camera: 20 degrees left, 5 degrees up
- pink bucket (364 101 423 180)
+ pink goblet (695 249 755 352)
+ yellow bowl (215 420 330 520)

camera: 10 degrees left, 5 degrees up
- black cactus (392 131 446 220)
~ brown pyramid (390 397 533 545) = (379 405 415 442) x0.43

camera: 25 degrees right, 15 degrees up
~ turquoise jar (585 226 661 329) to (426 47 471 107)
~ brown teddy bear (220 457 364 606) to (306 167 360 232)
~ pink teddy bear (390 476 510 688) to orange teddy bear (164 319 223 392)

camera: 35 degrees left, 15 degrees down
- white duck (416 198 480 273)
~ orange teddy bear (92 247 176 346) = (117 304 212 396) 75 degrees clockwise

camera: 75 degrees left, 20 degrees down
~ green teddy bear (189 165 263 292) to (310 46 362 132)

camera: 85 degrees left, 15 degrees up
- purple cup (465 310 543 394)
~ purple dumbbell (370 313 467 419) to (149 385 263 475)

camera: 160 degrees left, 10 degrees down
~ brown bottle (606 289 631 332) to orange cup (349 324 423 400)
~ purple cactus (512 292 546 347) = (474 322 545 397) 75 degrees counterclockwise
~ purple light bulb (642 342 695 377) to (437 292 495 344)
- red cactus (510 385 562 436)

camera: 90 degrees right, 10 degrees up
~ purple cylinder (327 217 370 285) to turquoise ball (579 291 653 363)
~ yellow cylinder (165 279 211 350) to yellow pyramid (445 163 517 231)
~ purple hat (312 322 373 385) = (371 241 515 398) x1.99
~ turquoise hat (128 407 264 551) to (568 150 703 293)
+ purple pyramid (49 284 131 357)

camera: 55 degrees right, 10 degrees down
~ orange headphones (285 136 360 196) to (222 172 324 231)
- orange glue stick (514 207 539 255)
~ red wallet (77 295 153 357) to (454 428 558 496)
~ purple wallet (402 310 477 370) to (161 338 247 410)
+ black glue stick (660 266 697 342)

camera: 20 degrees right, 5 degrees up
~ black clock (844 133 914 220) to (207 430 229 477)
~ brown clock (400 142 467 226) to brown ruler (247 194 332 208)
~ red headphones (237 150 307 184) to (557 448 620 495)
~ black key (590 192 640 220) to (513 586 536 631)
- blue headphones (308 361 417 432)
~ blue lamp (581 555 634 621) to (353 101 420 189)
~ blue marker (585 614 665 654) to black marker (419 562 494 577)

WORK ITEM:
Give the entries again exactly, every one.

ANSWER TO THIS PROBLEM:
camera: 20 degrees left, 5 degrees up
- pink bucket (364 101 423 180)
+ pink goblet (695 249 755 352)
+ yellow bowl (215 420 330 520)

camera: 10 degrees left, 5 degrees up
- black cactus (392 131 446 220)
~ brown pyramid (390 397 533 545) = (379 405 415 442) x0.43

camera: 25 degrees right, 15 degrees up
~ turquoise jar (585 226 661 329) to (426 47 471 107)
~ brown teddy bear (220 457 364 606) to (306 167 360 232)
~ pink teddy bear (390 476 510 688) to orange teddy bear (164 319 223 392)

camera: 35 degrees left, 15 degrees down
- white duck (416 198 480 273)
~ orange teddy bear (92 247 176 346) = (117 304 212 396) 75 degrees clockwise

camera: 75 degrees left, 20 degrees down
~ green teddy bear (189 165 263 292) to (310 46 362 132)

camera: 85 degrees left, 15 degrees up
- purple cup (465 310 543 394)
~ purple dumbbell (370 313 467 419) to (149 385 263 475)

camera: 160 degrees left, 10 degrees down
~ brown bottle (606 289 631 332) to orange cup (349 324 423 400)
~ purple cactus (512 292 546 347) = (474 322 545 397) 75 degrees counterclockwise
~ purple light bulb (642 342 695 377) to (437 292 495 344)
- red cactus (510 385 562 436)

camera: 90 degrees right, 10 degrees up
~ purple cylinder (327 217 370 285) to turquoise ball (579 291 653 363)
~ yellow cylinder (165 279 211 350) to yellow pyramid (445 163 517 231)
~ purple hat (312 322 373 385) = (371 241 515 398) x1.99
~ turquoise hat (128 407 264 551) to (568 150 703 293)
+ purple pyramid (49 284 131 357)

camera: 55 degrees right, 10 degrees down
~ orange headphones (285 136 360 196) to (222 172 324 231)
- orange glue stick (514 207 539 255)
~ red wallet (77 295 153 357) to (454 428 558 496)
~ purple wallet (402 310 477 370) to (161 338 247 410)
+ black glue stick (660 266 697 342)

camera: 20 degrees right, 5 degrees up
~ black clock (844 133 914 220) to (207 430 229 477)
~ brown clock (400 142 467 226) to brown ruler (247 194 332 208)
~ red headphones (237 150 307 184) to (557 448 620 495)
~ black key (590 192 640 220) to (513 586 536 631)
- blue headphones (308 361 417 432)
~ blue lamp (581 555 634 621) to (353 101 420 189)
~ blue marker (585 614 665 654) to black marker (419 562 494 577)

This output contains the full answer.